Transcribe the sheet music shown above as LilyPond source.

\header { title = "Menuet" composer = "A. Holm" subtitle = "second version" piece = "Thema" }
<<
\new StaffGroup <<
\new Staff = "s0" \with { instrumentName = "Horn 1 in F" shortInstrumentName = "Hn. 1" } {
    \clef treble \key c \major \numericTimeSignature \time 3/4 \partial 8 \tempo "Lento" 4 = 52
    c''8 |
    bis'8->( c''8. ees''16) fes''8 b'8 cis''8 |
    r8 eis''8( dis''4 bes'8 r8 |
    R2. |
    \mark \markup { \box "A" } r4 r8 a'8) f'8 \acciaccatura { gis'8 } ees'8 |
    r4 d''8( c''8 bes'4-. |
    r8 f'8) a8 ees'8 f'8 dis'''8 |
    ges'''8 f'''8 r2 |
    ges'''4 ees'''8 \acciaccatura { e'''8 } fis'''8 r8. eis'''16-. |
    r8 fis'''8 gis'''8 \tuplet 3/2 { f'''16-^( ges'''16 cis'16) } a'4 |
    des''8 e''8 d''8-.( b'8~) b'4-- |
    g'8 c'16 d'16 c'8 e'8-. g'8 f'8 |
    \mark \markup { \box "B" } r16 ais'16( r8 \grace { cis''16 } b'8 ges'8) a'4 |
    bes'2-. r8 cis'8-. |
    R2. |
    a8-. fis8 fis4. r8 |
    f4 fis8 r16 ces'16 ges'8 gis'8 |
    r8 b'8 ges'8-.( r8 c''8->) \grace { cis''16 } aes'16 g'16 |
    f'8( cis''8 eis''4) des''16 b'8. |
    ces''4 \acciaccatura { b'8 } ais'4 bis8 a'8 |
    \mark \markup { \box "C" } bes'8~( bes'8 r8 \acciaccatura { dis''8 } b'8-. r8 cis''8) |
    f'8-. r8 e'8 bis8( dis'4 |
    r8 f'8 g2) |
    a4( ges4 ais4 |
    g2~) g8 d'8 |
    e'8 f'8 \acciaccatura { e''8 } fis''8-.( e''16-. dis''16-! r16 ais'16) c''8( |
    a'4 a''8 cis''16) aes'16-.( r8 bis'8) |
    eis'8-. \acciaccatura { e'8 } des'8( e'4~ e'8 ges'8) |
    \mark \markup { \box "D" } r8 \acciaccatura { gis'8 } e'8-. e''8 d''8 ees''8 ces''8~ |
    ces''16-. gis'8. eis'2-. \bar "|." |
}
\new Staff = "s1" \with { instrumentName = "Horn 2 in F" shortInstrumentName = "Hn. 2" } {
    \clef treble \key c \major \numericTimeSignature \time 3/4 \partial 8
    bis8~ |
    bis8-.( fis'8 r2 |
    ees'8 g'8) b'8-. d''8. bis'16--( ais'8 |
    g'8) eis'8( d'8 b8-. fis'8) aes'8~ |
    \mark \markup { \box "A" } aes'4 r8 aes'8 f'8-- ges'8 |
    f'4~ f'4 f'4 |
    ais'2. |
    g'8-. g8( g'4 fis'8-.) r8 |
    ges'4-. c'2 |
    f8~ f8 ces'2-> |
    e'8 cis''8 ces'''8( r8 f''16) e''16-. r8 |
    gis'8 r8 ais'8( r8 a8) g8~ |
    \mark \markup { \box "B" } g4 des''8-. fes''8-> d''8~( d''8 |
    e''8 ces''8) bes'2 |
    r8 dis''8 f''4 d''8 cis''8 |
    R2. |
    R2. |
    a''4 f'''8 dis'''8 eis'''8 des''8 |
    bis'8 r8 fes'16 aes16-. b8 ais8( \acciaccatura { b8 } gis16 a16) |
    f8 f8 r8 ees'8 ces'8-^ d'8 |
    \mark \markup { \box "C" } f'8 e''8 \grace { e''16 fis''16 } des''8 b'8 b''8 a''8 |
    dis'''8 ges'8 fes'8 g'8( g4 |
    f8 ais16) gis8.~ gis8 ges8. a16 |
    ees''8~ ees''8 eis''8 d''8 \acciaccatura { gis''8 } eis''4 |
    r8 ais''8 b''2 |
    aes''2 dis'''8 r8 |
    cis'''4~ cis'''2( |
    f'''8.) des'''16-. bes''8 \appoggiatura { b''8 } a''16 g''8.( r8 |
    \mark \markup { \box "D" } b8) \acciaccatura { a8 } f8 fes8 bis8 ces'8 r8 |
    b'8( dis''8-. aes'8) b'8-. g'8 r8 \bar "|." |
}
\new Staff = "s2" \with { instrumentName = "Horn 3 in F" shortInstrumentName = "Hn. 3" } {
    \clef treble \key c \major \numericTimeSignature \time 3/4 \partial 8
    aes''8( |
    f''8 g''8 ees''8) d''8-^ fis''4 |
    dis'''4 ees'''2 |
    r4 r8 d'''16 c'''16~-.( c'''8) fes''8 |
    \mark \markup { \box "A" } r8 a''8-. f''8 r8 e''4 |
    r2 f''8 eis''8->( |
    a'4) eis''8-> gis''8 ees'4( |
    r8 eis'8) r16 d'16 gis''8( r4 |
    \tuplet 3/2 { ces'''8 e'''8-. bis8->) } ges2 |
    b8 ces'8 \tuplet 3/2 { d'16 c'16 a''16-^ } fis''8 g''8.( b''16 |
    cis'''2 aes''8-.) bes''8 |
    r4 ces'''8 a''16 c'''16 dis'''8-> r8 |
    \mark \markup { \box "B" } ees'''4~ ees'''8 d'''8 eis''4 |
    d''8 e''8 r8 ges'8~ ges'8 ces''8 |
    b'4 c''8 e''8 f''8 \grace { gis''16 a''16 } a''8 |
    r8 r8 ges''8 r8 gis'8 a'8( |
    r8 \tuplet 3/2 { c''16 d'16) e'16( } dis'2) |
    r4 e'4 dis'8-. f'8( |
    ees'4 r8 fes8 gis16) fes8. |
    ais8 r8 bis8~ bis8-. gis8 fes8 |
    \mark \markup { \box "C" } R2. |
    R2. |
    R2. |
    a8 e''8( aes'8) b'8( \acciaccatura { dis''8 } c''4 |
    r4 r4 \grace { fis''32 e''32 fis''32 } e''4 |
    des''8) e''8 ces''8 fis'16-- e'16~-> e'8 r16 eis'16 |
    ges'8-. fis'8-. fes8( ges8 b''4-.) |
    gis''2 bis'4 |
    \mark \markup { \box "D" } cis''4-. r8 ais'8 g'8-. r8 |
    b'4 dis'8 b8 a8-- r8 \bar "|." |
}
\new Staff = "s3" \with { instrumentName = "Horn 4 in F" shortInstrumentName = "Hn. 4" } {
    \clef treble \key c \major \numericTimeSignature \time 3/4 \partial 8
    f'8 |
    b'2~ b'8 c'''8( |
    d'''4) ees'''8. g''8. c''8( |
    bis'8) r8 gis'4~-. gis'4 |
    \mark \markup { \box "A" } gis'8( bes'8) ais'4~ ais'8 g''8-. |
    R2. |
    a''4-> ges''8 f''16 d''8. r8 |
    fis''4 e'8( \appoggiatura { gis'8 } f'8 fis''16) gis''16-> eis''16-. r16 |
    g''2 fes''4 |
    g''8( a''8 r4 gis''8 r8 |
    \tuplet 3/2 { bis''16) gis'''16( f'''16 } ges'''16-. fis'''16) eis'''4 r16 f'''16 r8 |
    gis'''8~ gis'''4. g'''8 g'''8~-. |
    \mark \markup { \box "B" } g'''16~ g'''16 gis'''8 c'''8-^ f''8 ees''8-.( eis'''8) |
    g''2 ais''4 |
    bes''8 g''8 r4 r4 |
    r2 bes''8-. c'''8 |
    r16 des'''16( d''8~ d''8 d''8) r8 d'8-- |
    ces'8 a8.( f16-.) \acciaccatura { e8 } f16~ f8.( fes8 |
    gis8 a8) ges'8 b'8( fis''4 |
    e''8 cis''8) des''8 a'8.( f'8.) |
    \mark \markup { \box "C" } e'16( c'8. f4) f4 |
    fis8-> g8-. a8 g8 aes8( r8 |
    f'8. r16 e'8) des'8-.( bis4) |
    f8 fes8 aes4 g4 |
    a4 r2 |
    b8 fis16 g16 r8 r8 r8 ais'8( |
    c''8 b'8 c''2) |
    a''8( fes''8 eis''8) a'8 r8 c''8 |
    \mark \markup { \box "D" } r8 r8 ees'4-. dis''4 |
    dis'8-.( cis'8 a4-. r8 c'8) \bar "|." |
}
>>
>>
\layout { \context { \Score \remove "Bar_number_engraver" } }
□ □ □ □ □
> WHAT THE TASK ASKS
Gather every line of the data above that contains the string "shortInstrumentName".

> TASK SOLUTION
\new Staff = "s0" \with { instrumentName = "Horn 1 in F" shortInstrumentName = "Hn. 1" } {
\new Staff = "s1" \with { instrumentName = "Horn 2 in F" shortInstrumentName = "Hn. 2" } {
\new Staff = "s2" \with { instrumentName = "Horn 3 in F" shortInstrumentName = "Hn. 3" } {
\new Staff = "s3" \with { instrumentName = "Horn 4 in F" shortInstrumentName = "Hn. 4" } {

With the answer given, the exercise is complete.